WHAT NEEDS TO BE DONE:
Find the line containing "D2: none -> schottky 1N5817 (A LED, K 5V)" in the material below; copy that line and all following lines exactly.

ENTRIES PROVIDED:
_____
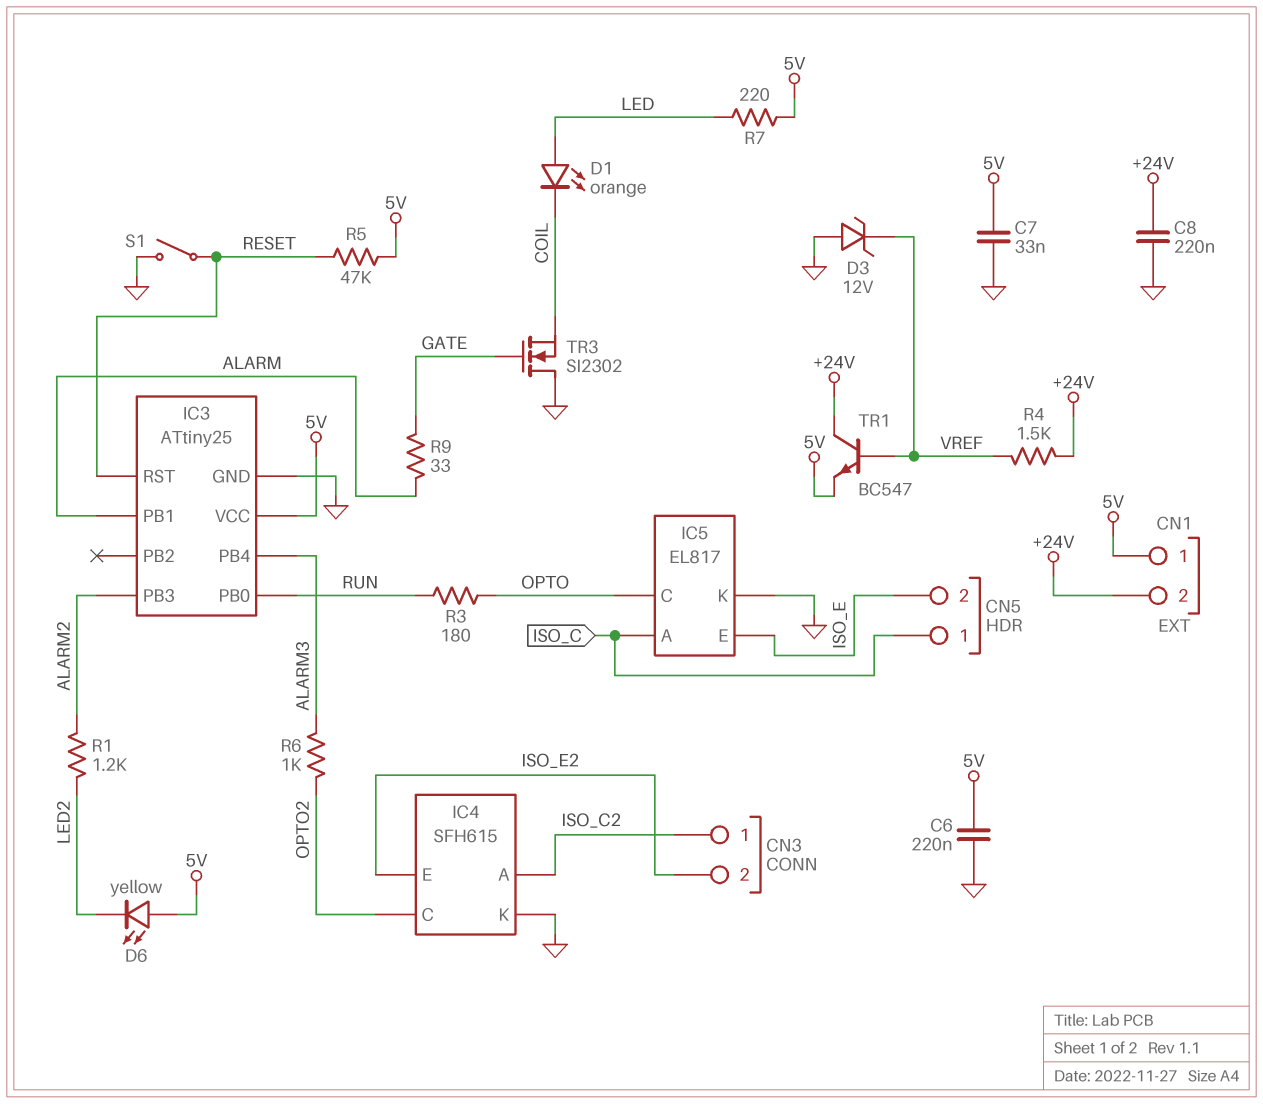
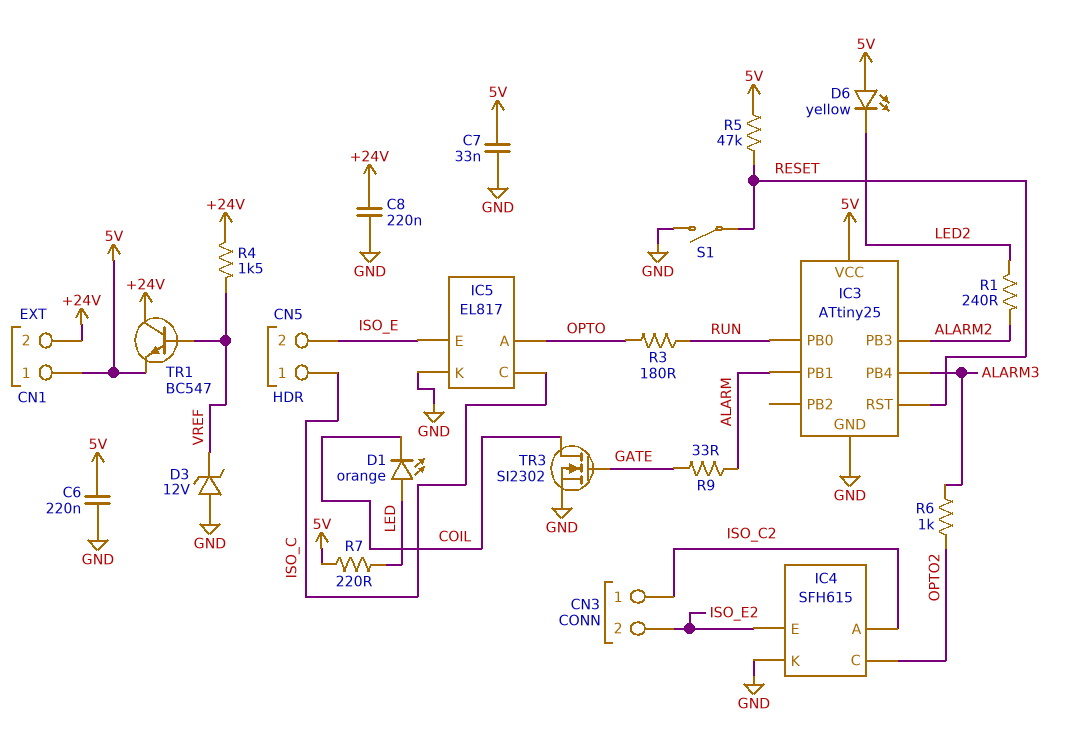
IC5 pin A: ISO_C -> OPTO
IC5 pin C: OPTO -> ISO_C
R1: 1.2k (ALARM2, LED2) -> 240 (ALARM2, LED2)
TR3: NMOS SI2302 (G GATE, D GND, S COIL) -> NMOS SI2302 (G GATE, D COIL, S GND)

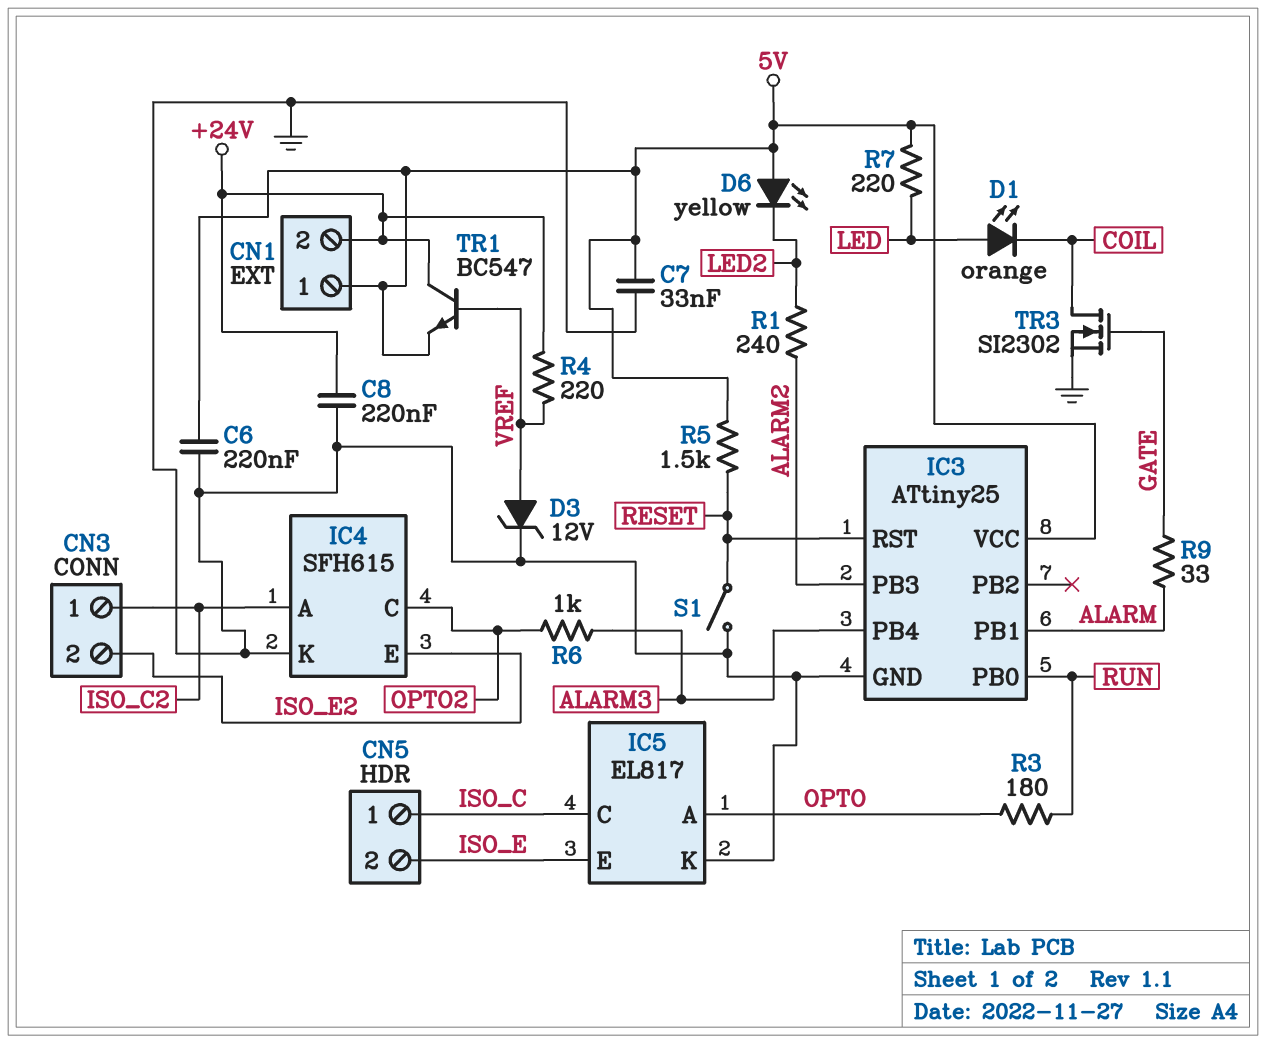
D3: zener 12V (A GND, K VREF) -> zener 12V (A VREF, K GND)
R4: 1.5k (+24V, VREF) -> 220 (+24V, VREF)
R5: 47k (5V, RESET) -> 1.5k (5V, RESET)

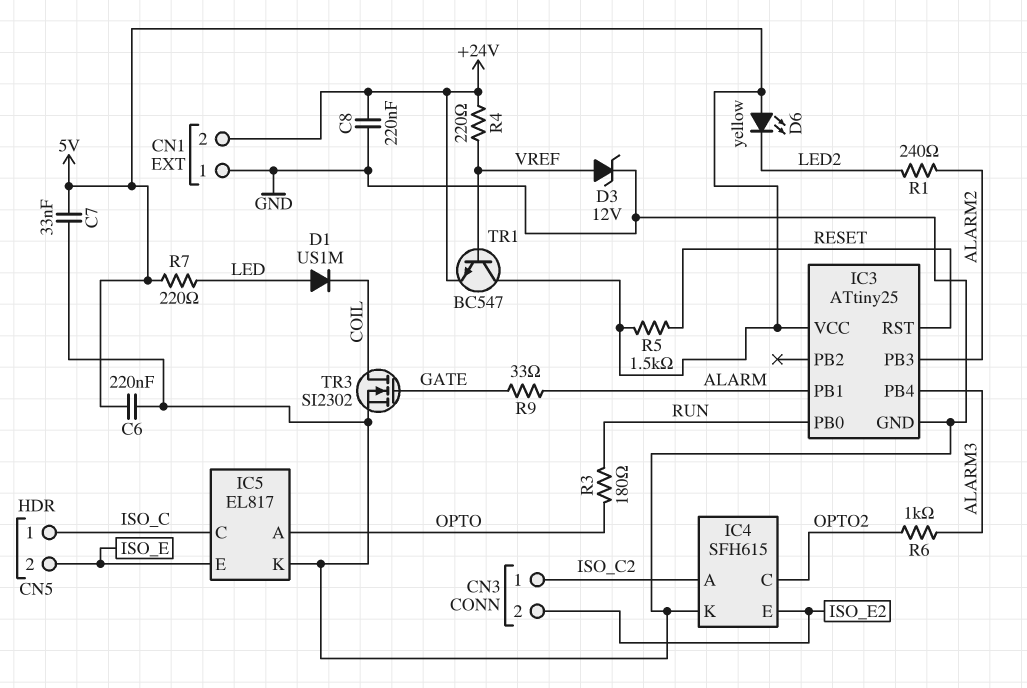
CN1 pin 1: 5V -> GND
D1: LED orange (A LED, K COIL) -> diode US1M (A LED, K COIL)
S1: switch (GND, RESET) -> none
TR1: NPN BC547 (B VREF, C +24V, E 5V) -> NPN BC547 (B VREF, C 5V, E +24V)

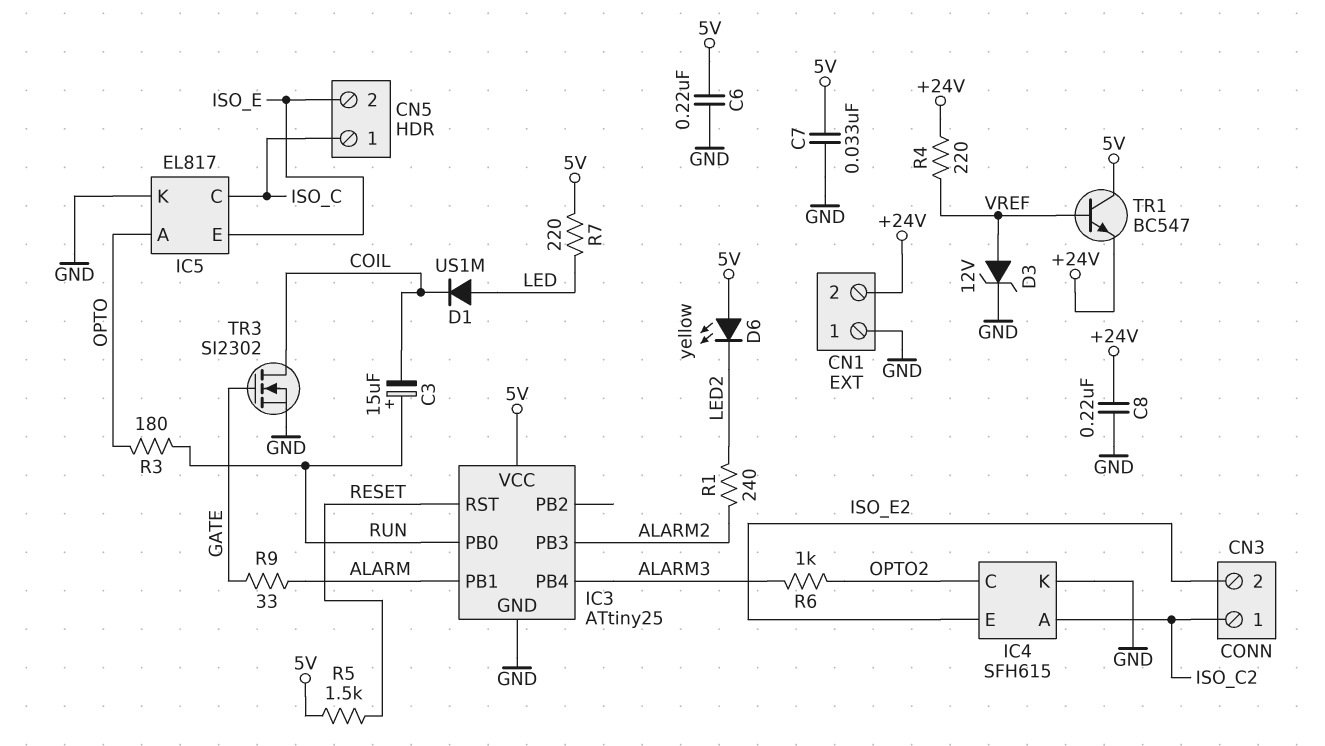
C3: none -> 15uF (plus RUN, minus COIL)

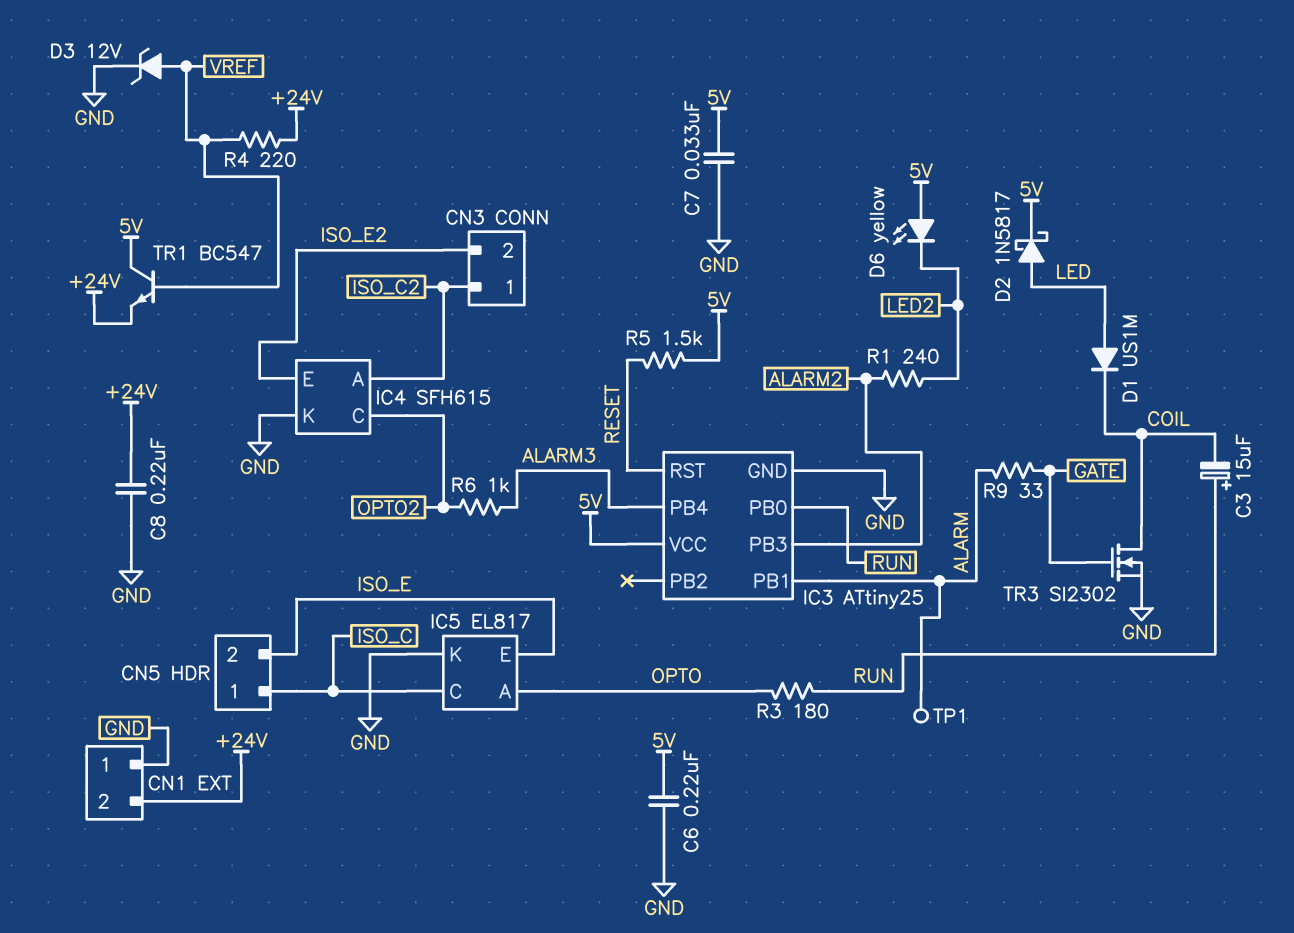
D2: none -> schottky 1N5817 (A LED, K 5V)
R7: 220 (5V, LED) -> none
TP1: none -> test point (ALARM)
_____
ANSWER AREA:
D2: none -> schottky 1N5817 (A LED, K 5V)
R7: 220 (5V, LED) -> none
TP1: none -> test point (ALARM)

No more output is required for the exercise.